- Opening Delimiter -

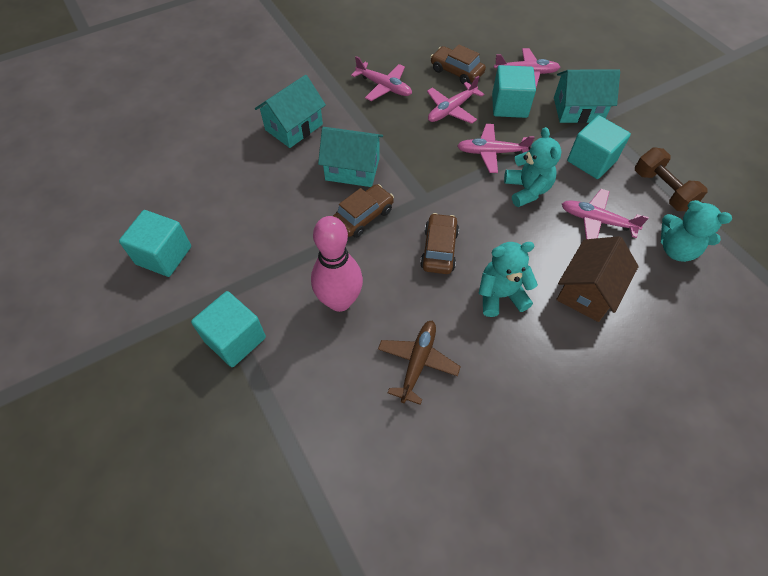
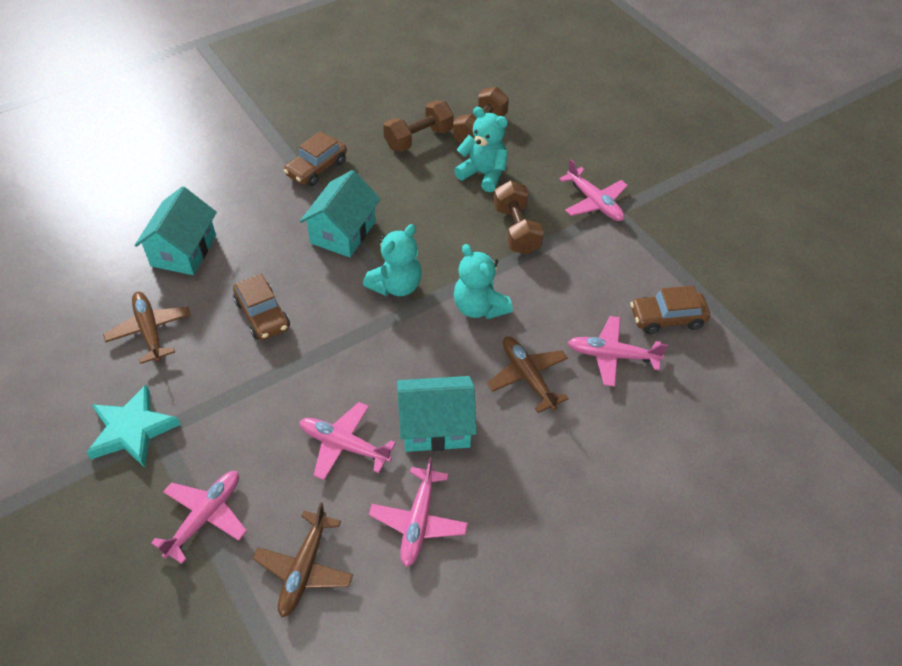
brown dumbbell: 1 -> 3
brown house: 1 -> 0
brown plane: 1 -> 3
pink bowling pin: 1 -> 0
turquoise cube: 4 -> 0
turquoise star: 0 -> 1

- Closing Delimiter -

Could you repeat all of the entries exactly, without the pictures?

→ Your response:
brown dumbbell: 1 -> 3
brown house: 1 -> 0
brown plane: 1 -> 3
pink bowling pin: 1 -> 0
turquoise cube: 4 -> 0
turquoise star: 0 -> 1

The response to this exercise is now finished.